**TASK DIRECTIONS:** Look through the entries below and report every line that has "diode".

**SOURCE RECORDS:**
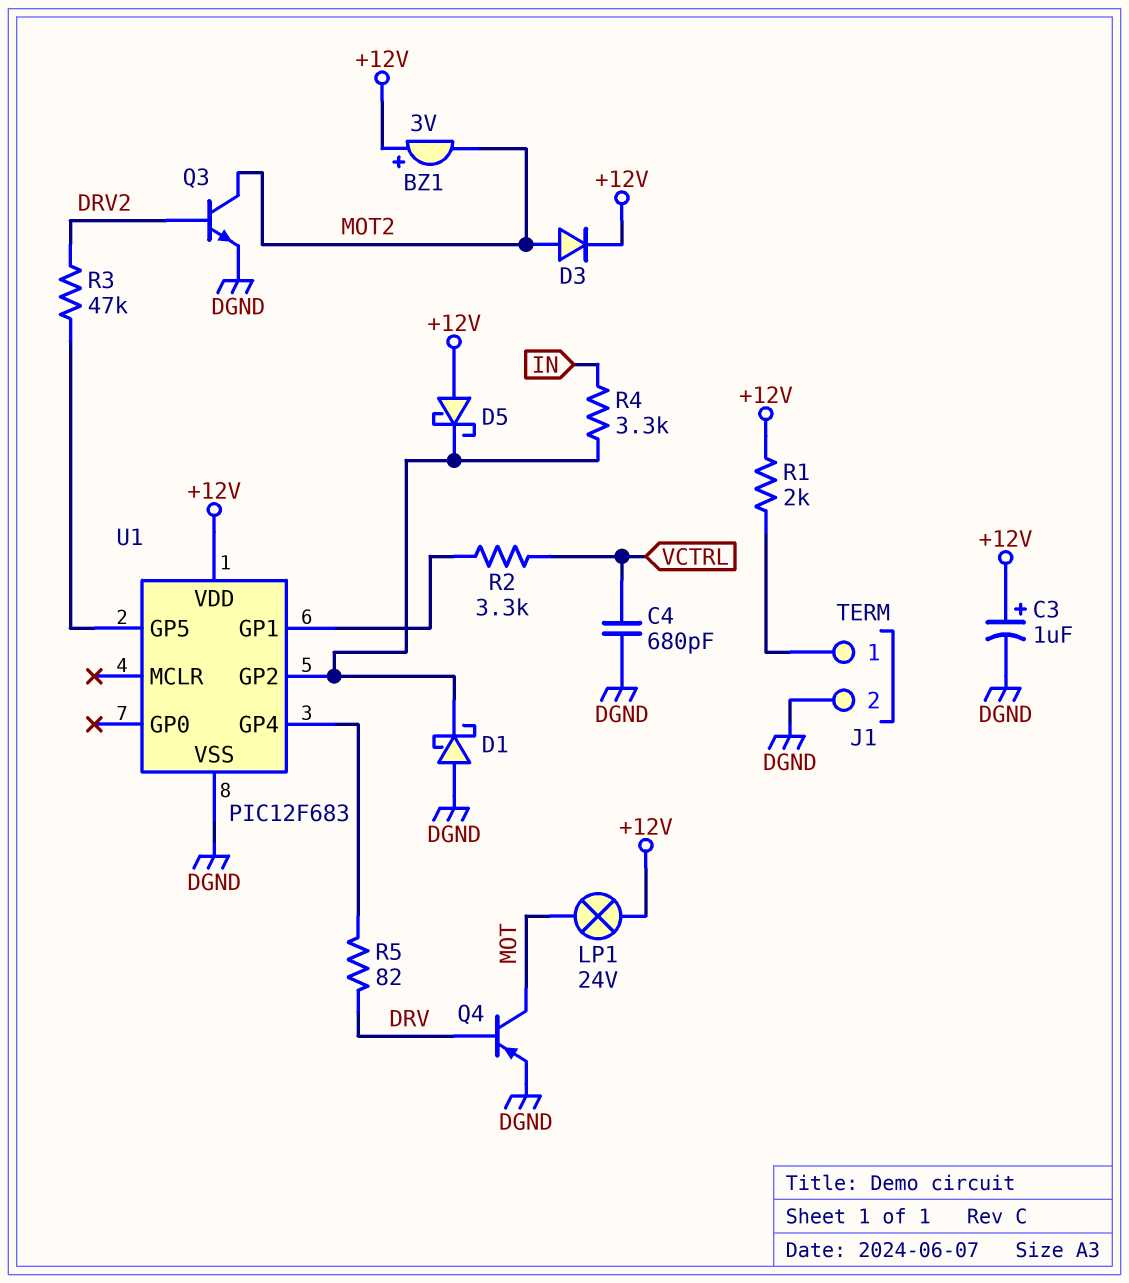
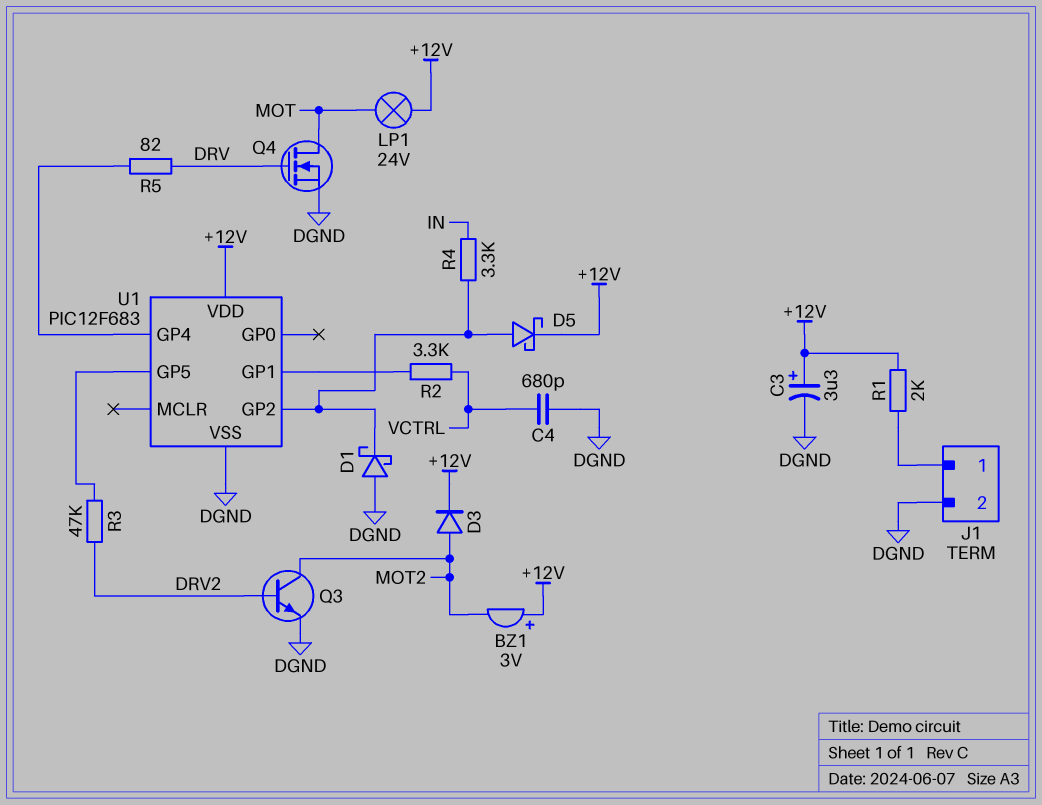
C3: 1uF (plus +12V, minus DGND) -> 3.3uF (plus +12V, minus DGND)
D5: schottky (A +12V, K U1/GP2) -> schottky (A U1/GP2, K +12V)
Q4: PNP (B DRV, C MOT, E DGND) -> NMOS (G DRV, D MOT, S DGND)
...
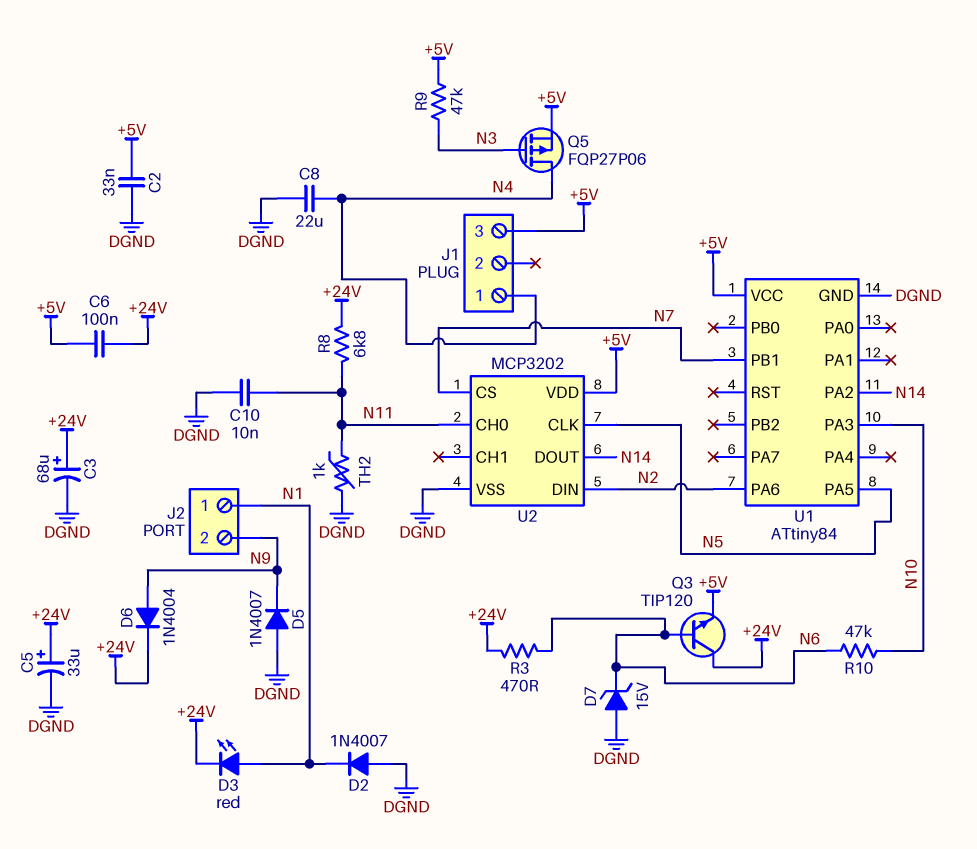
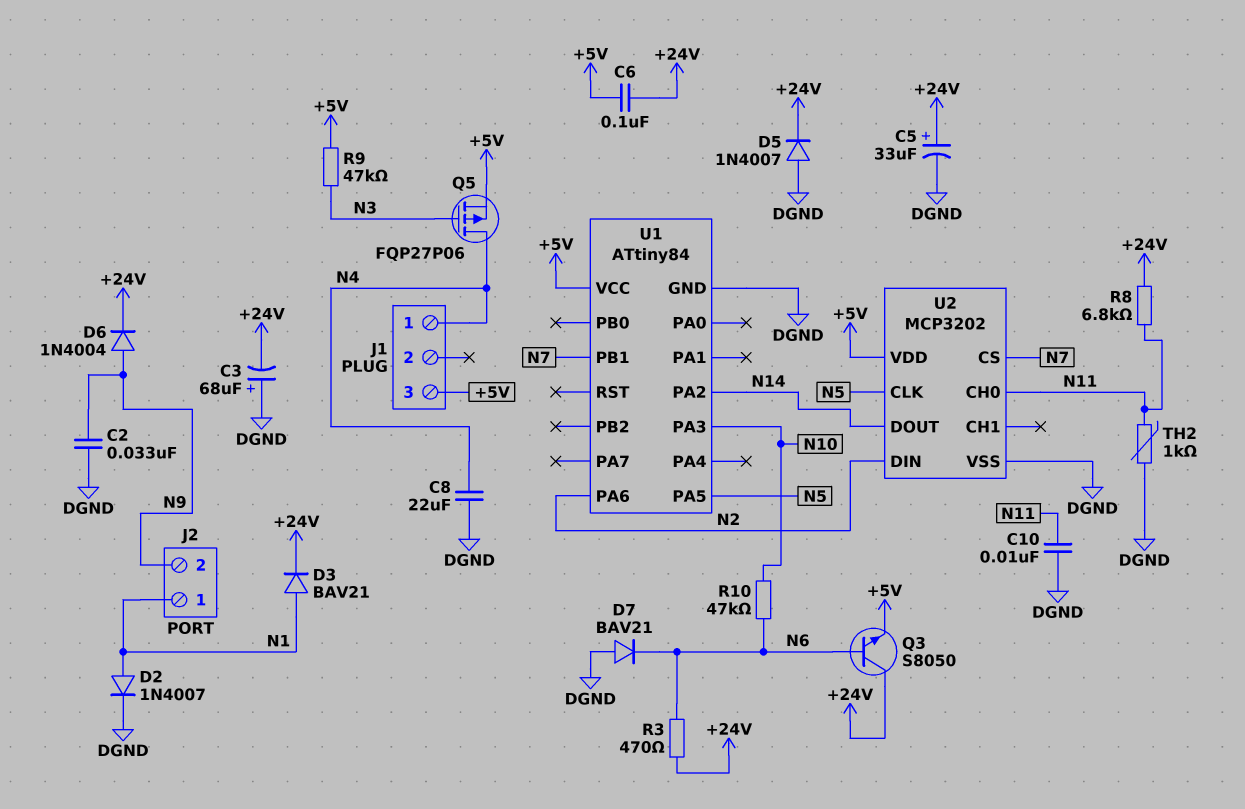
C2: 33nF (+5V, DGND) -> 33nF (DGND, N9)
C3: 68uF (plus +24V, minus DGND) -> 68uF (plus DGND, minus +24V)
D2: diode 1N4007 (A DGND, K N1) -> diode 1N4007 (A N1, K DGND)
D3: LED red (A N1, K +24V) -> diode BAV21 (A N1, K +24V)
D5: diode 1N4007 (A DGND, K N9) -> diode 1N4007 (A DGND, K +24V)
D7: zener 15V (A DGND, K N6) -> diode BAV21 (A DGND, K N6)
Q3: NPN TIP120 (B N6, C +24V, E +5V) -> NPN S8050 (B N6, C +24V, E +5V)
---
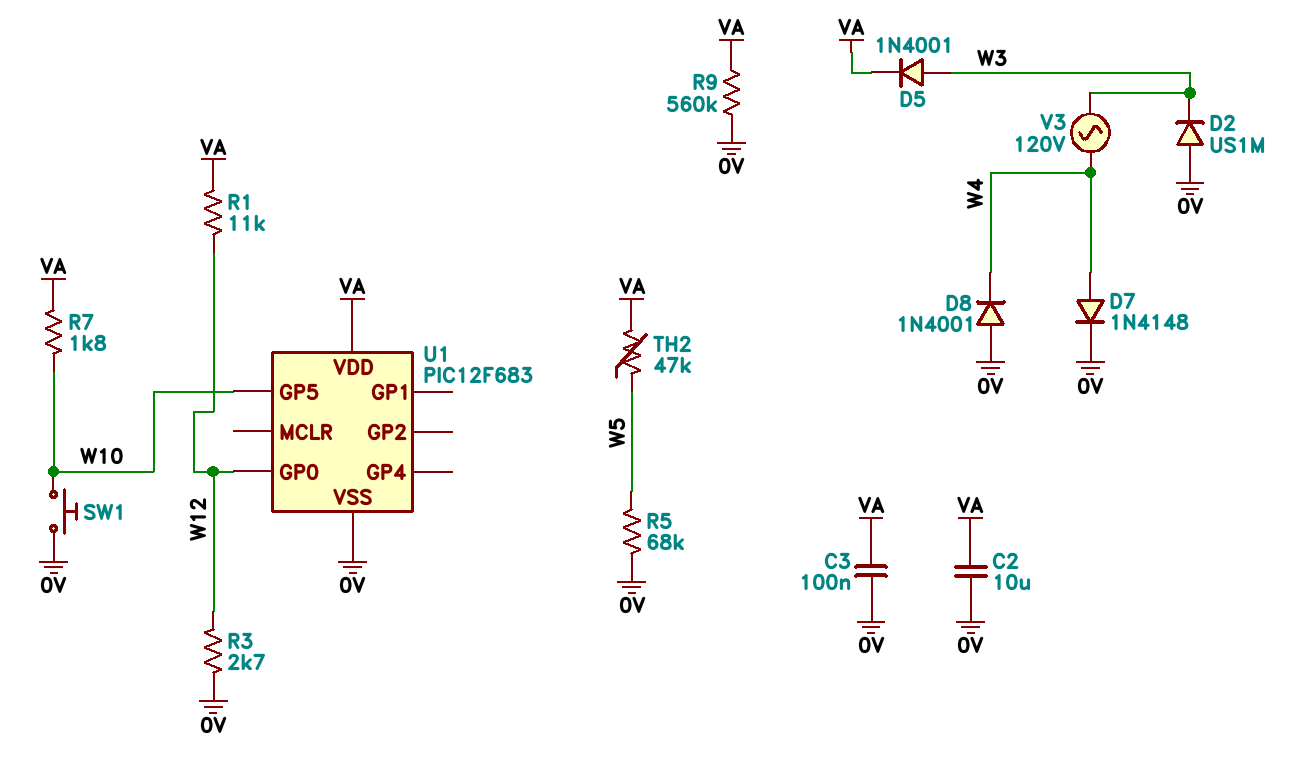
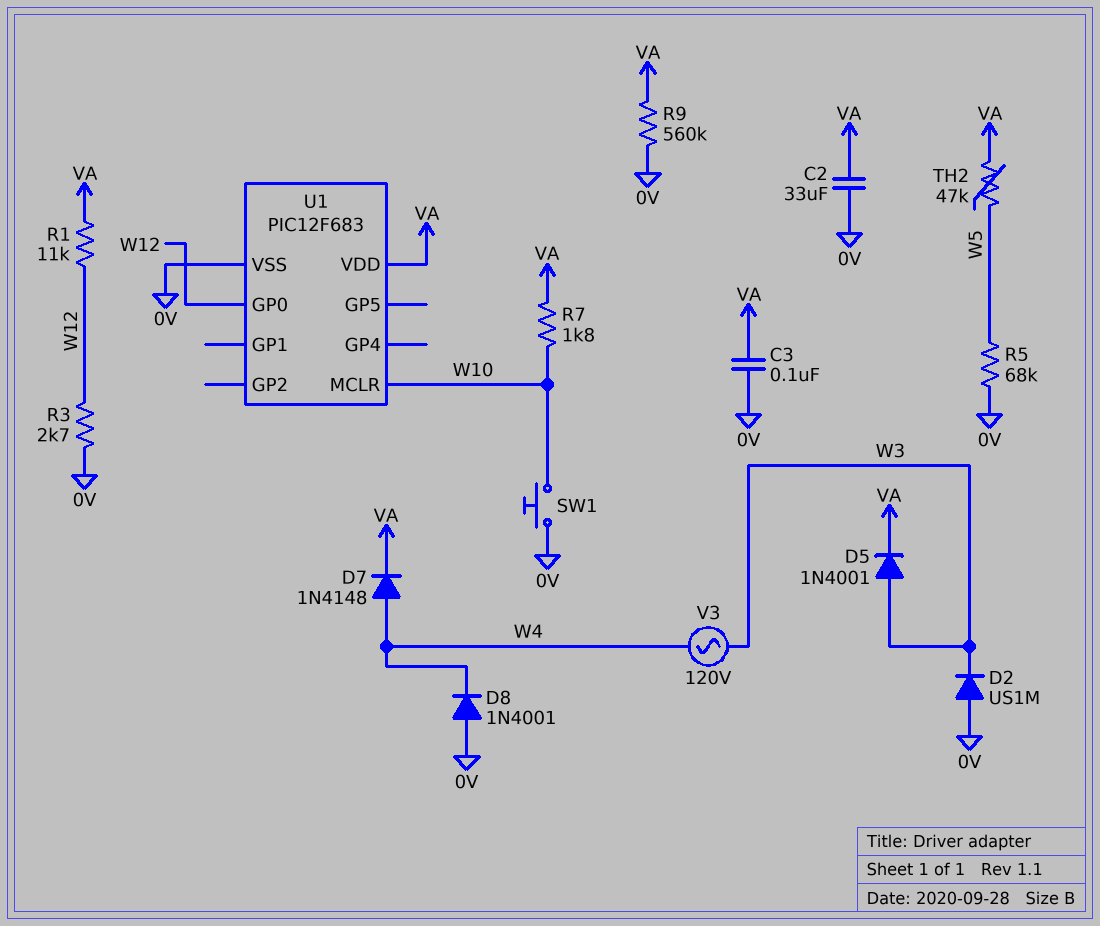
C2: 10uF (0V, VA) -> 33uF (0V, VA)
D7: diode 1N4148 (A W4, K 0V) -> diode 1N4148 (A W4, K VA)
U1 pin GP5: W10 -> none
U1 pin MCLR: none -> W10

**EXERCISE RESPONSE:**
D2: diode 1N4007 (A DGND, K N1) -> diode 1N4007 (A N1, K DGND)
D3: LED red (A N1, K +24V) -> diode BAV21 (A N1, K +24V)
D5: diode 1N4007 (A DGND, K N9) -> diode 1N4007 (A DGND, K +24V)
D7: zener 15V (A DGND, K N6) -> diode BAV21 (A DGND, K N6)
D7: diode 1N4148 (A W4, K 0V) -> diode 1N4148 (A W4, K VA)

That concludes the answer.